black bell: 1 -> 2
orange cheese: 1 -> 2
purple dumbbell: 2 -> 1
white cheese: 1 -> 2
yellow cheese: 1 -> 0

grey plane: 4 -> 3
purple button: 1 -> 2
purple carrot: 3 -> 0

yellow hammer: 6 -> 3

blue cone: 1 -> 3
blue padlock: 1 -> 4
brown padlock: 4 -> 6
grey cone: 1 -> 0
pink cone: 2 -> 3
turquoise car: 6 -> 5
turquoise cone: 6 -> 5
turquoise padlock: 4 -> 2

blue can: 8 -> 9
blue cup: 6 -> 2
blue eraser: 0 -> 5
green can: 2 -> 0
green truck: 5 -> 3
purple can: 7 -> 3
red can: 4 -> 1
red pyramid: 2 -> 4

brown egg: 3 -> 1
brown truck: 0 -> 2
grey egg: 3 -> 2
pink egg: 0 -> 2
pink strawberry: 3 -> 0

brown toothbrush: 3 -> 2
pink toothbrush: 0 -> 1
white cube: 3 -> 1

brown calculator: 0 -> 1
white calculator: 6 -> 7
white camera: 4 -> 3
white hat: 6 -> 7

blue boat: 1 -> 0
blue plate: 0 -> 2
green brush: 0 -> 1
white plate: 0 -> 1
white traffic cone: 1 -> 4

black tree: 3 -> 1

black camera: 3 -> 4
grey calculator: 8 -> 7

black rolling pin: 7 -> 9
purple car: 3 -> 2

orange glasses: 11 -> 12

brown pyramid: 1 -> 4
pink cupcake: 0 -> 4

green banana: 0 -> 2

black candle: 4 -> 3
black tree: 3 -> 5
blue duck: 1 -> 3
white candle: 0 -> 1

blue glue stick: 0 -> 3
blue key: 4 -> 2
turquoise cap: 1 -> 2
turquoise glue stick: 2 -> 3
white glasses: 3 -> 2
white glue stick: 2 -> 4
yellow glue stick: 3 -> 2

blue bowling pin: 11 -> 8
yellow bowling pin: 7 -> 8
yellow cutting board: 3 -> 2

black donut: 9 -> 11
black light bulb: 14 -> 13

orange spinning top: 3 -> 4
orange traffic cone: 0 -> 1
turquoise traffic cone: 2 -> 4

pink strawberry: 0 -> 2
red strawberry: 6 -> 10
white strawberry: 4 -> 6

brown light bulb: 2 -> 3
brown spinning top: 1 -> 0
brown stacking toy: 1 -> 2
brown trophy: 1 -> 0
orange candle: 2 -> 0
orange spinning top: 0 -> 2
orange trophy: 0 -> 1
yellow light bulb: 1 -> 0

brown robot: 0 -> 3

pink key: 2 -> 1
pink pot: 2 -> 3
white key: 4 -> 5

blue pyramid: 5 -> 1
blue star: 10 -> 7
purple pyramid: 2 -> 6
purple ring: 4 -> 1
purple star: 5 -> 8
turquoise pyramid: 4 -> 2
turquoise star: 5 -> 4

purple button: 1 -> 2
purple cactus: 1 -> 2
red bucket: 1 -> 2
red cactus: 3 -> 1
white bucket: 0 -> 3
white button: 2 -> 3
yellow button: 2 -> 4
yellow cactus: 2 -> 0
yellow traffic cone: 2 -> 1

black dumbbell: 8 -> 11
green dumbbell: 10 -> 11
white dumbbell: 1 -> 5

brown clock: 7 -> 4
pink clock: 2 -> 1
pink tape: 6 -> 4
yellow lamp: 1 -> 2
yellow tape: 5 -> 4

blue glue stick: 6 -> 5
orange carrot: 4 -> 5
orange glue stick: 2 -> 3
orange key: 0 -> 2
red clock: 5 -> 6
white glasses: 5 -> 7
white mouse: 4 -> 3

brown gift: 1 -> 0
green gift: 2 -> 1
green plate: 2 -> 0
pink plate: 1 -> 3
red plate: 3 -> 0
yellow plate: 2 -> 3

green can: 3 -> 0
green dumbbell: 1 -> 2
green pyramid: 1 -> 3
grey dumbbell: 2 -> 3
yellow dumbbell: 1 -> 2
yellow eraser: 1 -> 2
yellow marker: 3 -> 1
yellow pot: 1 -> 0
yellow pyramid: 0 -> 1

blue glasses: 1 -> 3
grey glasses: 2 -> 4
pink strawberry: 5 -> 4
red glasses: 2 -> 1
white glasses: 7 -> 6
┄┄┄┄┄┄
Search the listing above for the lines with "pink clock: 2 -> 1" and "green can: 3 -> 0", then output those lines and all lines between them exactly.

pink clock: 2 -> 1
pink tape: 6 -> 4
yellow lamp: 1 -> 2
yellow tape: 5 -> 4

blue glue stick: 6 -> 5
orange carrot: 4 -> 5
orange glue stick: 2 -> 3
orange key: 0 -> 2
red clock: 5 -> 6
white glasses: 5 -> 7
white mouse: 4 -> 3

brown gift: 1 -> 0
green gift: 2 -> 1
green plate: 2 -> 0
pink plate: 1 -> 3
red plate: 3 -> 0
yellow plate: 2 -> 3

green can: 3 -> 0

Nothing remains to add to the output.